**To do**
Repeat the lines from the one containing "R8: none -> 9.1 (GND, ZOB)" through the end of the listing exactly, both ends included. Do not carry over any pictures.

== Task material

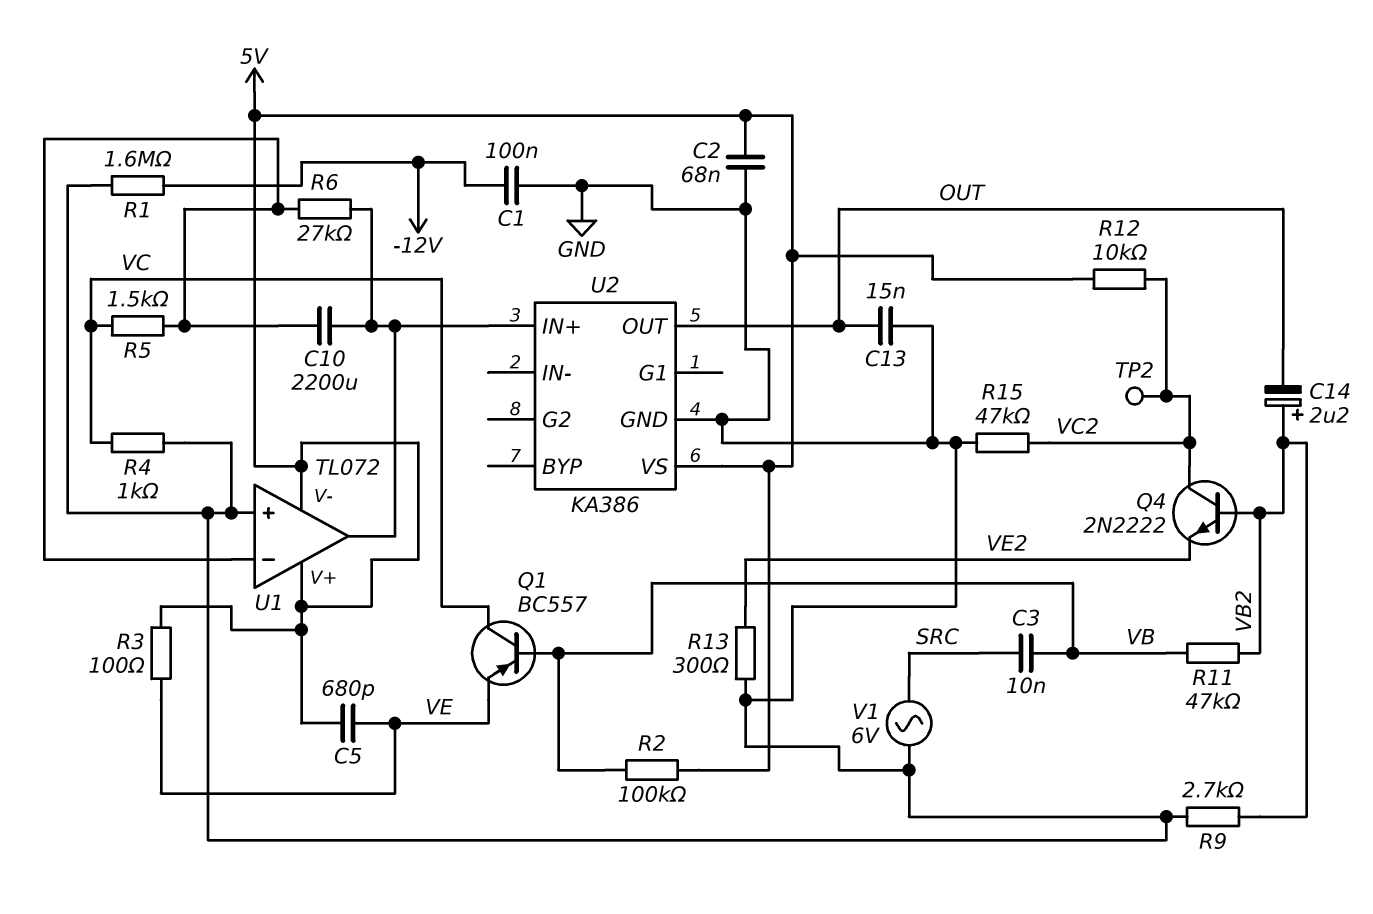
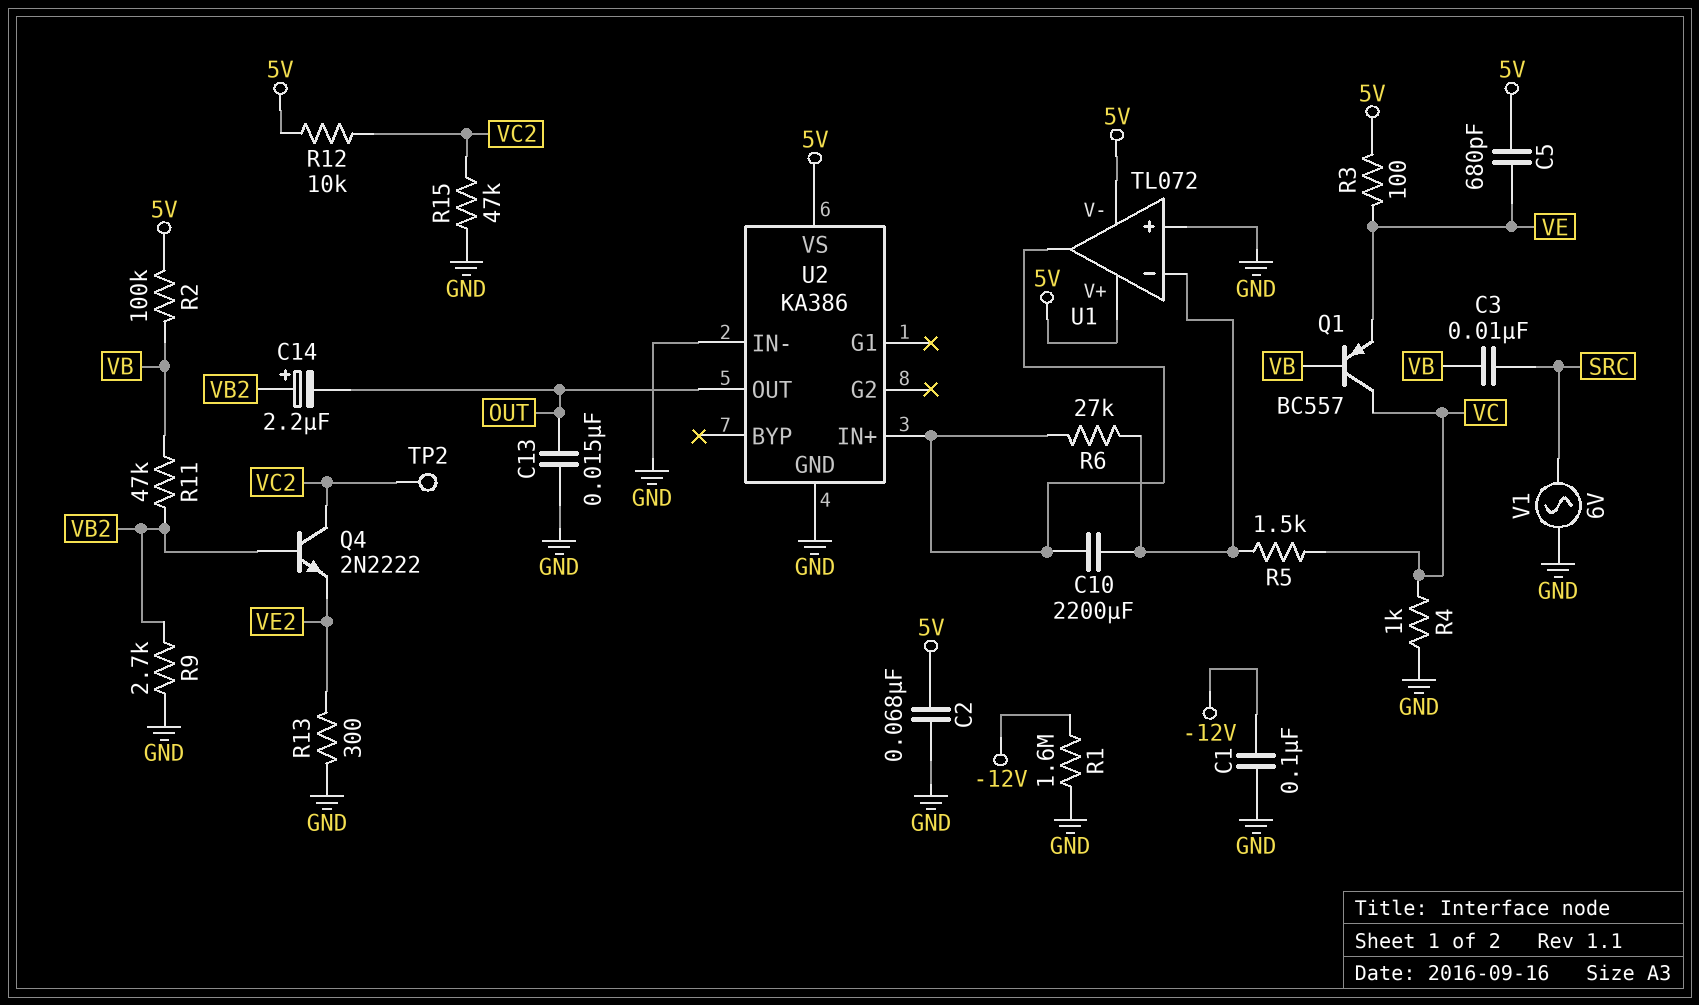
U2 pin IN-: none -> GND

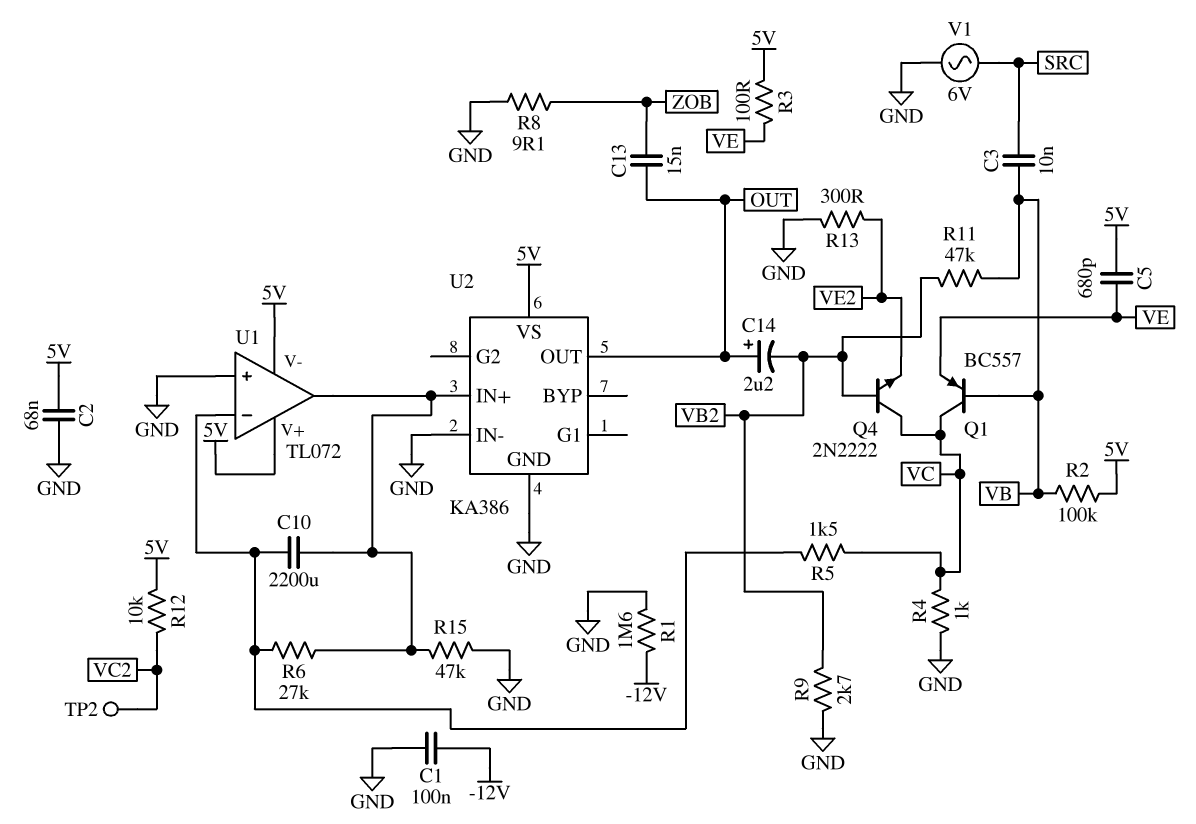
C13: 15nF (GND, OUT) -> 15nF (OUT, ZOB)
C14: 2.2uF (plus VB2, minus OUT) -> 2.2uF (plus OUT, minus VB2)
Q4: NPN 2N2222 (B VB2, C VC2, E VE2) -> NPN 2N2222 (B VB2, C VC, E VE2)
R8: none -> 9.1 (GND, ZOB)
R15: 47k (GND, VC2) -> 47k (GND, U1/out)

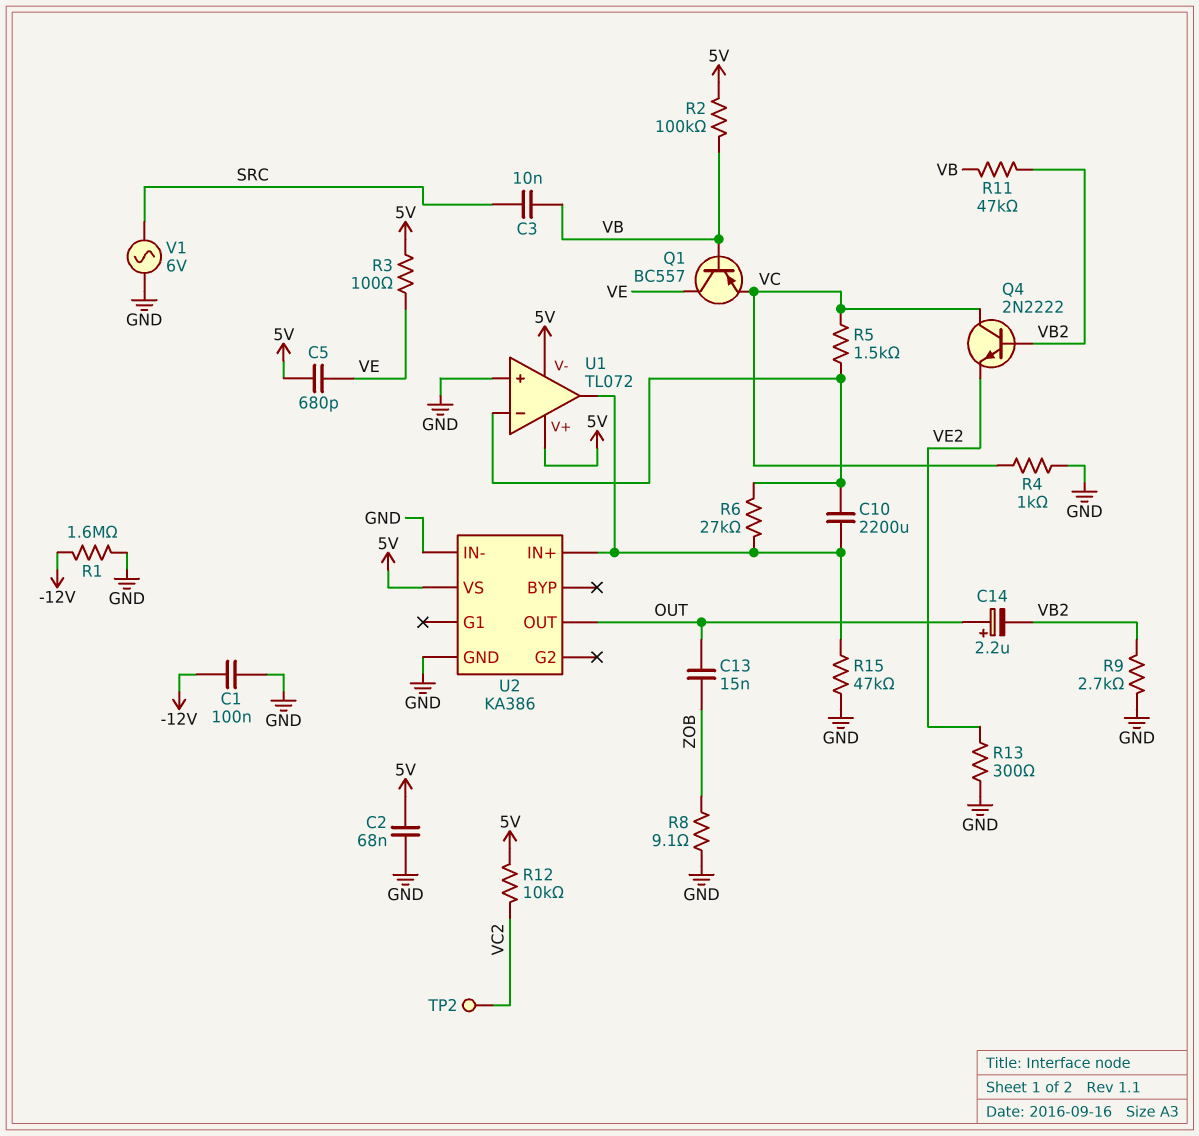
Q1: PNP BC557 (B VB, C VC, E VE) -> PNP BC557 (B VB, C VE, E VC)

====

**Response to this exercise**
R8: none -> 9.1 (GND, ZOB)
R15: 47k (GND, VC2) -> 47k (GND, U1/out)

Q1: PNP BC557 (B VB, C VC, E VE) -> PNP BC557 (B VB, C VE, E VC)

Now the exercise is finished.